Repeat the records below exactly. Omit the pictures.

Items from a dataset:
- Opening Delimiter -
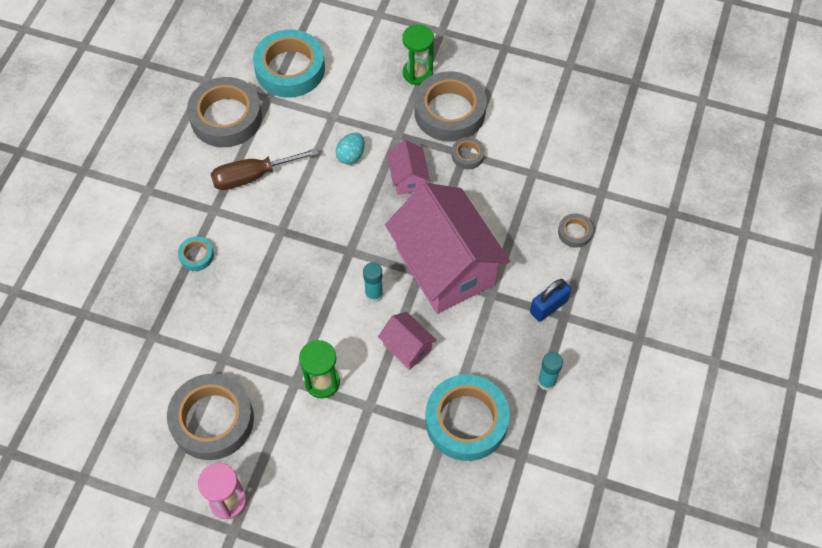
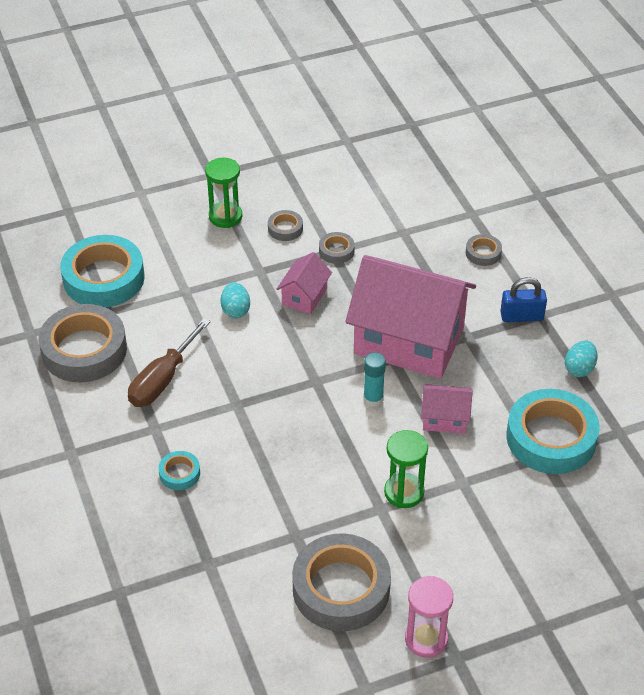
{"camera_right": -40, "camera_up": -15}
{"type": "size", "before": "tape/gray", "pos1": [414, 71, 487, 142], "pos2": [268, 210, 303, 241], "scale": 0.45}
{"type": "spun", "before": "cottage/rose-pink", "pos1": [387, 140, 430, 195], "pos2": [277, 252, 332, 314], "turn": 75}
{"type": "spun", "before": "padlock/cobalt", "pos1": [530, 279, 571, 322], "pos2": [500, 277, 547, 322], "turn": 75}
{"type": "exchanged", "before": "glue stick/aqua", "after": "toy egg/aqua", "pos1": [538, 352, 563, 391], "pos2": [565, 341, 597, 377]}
- Closing Delimiter -
RESPONSE BELOW:
{"camera_right": -40, "camera_up": -15}
{"type": "size", "before": "tape/gray", "pos1": [414, 71, 487, 142], "pos2": [268, 210, 303, 241], "scale": 0.45}
{"type": "spun", "before": "cottage/rose-pink", "pos1": [387, 140, 430, 195], "pos2": [277, 252, 332, 314], "turn": 75}
{"type": "spun", "before": "padlock/cobalt", "pos1": [530, 279, 571, 322], "pos2": [500, 277, 547, 322], "turn": 75}
{"type": "exchanged", "before": "glue stick/aqua", "after": "toy egg/aqua", "pos1": [538, 352, 563, 391], "pos2": [565, 341, 597, 377]}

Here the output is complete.